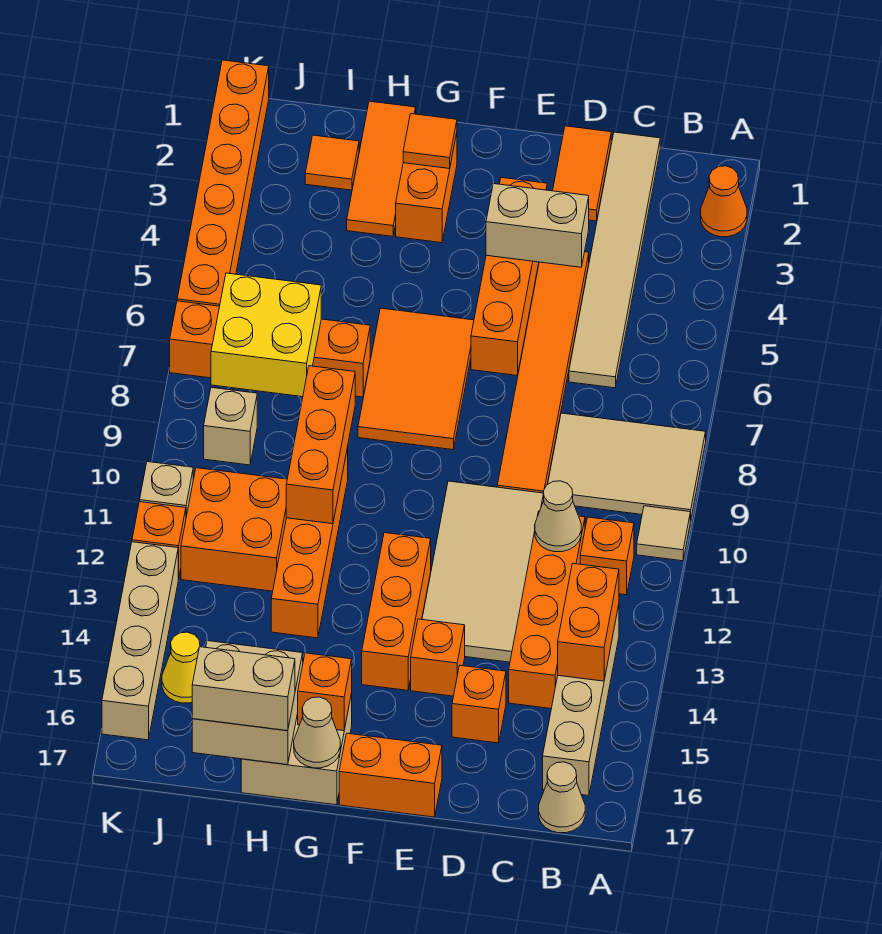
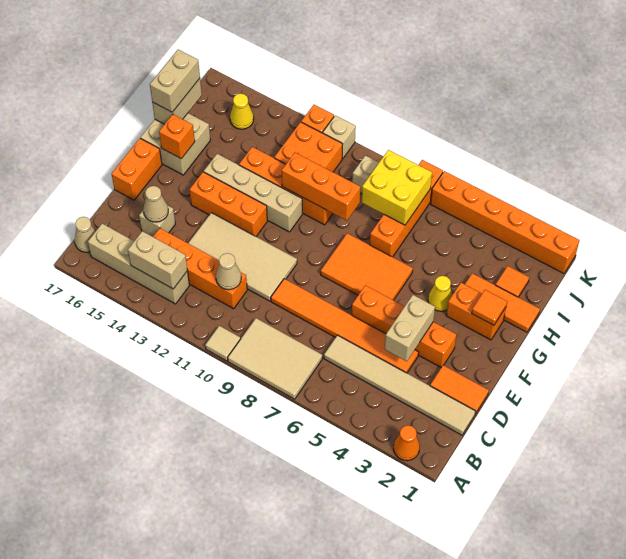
tan tile A8:C9 level 1 -> tan tile A7:B9 level 1
orange brick B11 level 1 -> none
orange brick B13:B14 level 2 -> tan brick B13:B14 level 2
orange brick D15 level 1 -> tan brick D15 level 1
orange brick E14 level 1 -> none
none -> yellow cone G4 level 1
tan cone G17 level 2 -> tan cone D15 level 2
tan brick H16:I17 level 2 -> tan brick H17:I17 level 2
tan brick K13:K16 level 1 -> tan brick G11:G14 level 1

EXERCISE
Please copy the data above character for character, skipping any pictures.

RESPONSE
tan tile A8:C9 level 1 -> tan tile A7:B9 level 1
orange brick B11 level 1 -> none
orange brick B13:B14 level 2 -> tan brick B13:B14 level 2
orange brick D15 level 1 -> tan brick D15 level 1
orange brick E14 level 1 -> none
none -> yellow cone G4 level 1
tan cone G17 level 2 -> tan cone D15 level 2
tan brick H16:I17 level 2 -> tan brick H17:I17 level 2
tan brick K13:K16 level 1 -> tan brick G11:G14 level 1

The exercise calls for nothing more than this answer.